:: Task requirements ::
Below is a listing. Write out exactly its lines between the one holding "R104: 30k (DGND, VB) -> 750k (DGND, VB)" and the one holding "L5: none -> 6.8mH (+5V, W6)", inclusive.

◇ ◇ ◇ ◇ ◇ ◇ ◇

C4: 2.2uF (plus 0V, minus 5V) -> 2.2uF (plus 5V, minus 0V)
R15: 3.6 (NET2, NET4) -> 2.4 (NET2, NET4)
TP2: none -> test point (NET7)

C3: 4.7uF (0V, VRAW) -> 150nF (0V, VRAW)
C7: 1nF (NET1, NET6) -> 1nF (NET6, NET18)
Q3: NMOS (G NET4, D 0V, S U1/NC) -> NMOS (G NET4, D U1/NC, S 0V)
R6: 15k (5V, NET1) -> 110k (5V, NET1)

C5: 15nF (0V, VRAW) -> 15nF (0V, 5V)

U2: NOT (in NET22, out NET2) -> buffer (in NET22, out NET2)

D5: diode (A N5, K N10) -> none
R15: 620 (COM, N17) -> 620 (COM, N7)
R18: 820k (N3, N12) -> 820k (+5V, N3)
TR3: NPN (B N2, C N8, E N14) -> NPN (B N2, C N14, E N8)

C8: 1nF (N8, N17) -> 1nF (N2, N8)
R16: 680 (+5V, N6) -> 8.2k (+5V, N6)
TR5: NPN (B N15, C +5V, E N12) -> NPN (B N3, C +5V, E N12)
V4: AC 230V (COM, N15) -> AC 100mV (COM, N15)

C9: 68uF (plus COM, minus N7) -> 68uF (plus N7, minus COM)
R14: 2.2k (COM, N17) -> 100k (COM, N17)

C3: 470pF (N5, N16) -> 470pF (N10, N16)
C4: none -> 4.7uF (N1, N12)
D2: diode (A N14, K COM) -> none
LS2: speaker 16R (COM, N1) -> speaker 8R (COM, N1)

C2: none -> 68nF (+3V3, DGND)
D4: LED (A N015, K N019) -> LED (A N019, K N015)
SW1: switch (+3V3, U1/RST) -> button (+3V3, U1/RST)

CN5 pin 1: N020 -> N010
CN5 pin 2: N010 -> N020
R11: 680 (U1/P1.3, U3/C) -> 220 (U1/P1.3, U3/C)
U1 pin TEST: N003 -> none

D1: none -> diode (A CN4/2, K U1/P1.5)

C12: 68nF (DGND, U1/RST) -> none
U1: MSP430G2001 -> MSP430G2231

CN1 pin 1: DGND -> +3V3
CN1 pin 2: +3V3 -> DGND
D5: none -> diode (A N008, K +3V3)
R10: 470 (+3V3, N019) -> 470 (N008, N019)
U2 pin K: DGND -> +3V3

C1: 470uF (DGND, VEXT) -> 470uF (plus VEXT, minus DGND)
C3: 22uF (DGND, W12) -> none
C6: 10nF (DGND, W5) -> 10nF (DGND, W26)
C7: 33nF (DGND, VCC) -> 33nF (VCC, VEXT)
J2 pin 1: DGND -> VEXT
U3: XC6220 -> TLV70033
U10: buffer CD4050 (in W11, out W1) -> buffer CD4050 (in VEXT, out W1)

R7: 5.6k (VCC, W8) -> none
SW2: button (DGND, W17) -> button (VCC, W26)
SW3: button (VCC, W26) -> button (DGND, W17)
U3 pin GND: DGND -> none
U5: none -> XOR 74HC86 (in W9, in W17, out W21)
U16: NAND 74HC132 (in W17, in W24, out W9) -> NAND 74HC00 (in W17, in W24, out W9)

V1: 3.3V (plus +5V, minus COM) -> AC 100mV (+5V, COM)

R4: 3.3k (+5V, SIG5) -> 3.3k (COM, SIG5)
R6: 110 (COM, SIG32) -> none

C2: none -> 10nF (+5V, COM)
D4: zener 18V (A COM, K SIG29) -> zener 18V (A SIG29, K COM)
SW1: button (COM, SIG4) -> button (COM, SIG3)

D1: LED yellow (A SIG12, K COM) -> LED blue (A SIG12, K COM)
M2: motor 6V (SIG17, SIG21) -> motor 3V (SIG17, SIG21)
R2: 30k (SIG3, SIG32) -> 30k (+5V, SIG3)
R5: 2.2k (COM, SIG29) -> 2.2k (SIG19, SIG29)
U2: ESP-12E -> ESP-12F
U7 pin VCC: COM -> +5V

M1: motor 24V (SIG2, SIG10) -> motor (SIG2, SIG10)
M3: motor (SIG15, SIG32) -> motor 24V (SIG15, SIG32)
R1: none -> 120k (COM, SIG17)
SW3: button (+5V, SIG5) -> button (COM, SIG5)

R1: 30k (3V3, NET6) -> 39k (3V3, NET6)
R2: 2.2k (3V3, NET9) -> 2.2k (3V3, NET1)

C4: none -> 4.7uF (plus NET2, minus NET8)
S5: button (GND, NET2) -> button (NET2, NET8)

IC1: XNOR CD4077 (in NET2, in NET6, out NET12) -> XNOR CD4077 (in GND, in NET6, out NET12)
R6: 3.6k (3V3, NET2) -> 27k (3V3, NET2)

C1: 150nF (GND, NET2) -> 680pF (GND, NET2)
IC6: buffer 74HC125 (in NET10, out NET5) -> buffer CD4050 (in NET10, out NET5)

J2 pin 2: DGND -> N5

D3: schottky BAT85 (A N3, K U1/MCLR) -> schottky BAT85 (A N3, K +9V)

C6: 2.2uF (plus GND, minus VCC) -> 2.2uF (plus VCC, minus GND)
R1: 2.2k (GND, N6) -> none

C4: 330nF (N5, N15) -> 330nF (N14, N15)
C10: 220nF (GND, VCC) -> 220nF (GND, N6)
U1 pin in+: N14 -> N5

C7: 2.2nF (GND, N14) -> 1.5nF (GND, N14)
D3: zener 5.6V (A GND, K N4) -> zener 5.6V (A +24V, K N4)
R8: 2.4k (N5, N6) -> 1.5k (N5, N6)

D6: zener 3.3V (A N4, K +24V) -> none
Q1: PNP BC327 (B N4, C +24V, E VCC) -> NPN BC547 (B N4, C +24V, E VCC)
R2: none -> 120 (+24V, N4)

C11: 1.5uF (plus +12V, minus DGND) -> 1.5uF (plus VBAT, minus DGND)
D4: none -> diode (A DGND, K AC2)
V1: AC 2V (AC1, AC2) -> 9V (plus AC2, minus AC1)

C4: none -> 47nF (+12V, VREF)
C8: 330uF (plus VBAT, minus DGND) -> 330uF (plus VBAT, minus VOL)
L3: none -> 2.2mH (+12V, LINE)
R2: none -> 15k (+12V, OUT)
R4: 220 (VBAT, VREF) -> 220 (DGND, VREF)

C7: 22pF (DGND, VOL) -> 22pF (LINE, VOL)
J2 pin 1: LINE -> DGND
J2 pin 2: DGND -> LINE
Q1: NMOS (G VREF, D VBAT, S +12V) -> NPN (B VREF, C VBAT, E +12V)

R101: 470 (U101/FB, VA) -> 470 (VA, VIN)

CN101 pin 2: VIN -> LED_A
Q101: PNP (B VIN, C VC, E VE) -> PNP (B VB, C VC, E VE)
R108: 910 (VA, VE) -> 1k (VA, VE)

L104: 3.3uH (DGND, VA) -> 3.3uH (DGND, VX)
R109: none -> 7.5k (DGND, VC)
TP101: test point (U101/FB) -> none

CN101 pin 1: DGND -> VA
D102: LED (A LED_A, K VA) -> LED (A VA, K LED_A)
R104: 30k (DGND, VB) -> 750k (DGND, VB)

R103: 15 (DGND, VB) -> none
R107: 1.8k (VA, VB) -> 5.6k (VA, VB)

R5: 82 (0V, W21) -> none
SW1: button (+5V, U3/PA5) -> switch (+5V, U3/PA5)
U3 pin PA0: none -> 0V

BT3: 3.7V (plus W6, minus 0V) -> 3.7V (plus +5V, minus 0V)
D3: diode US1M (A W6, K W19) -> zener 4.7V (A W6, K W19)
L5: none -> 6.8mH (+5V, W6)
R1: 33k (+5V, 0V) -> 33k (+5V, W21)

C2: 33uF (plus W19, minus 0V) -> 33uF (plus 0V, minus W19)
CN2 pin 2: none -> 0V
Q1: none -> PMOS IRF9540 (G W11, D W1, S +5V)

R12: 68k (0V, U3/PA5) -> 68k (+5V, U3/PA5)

◇ ◇ ◇ ◇ ◇ ◇ ◇

:: Result of this task ::
R104: 30k (DGND, VB) -> 750k (DGND, VB)

R103: 15 (DGND, VB) -> none
R107: 1.8k (VA, VB) -> 5.6k (VA, VB)

R5: 82 (0V, W21) -> none
SW1: button (+5V, U3/PA5) -> switch (+5V, U3/PA5)
U3 pin PA0: none -> 0V

BT3: 3.7V (plus W6, minus 0V) -> 3.7V (plus +5V, minus 0V)
D3: diode US1M (A W6, K W19) -> zener 4.7V (A W6, K W19)
L5: none -> 6.8mH (+5V, W6)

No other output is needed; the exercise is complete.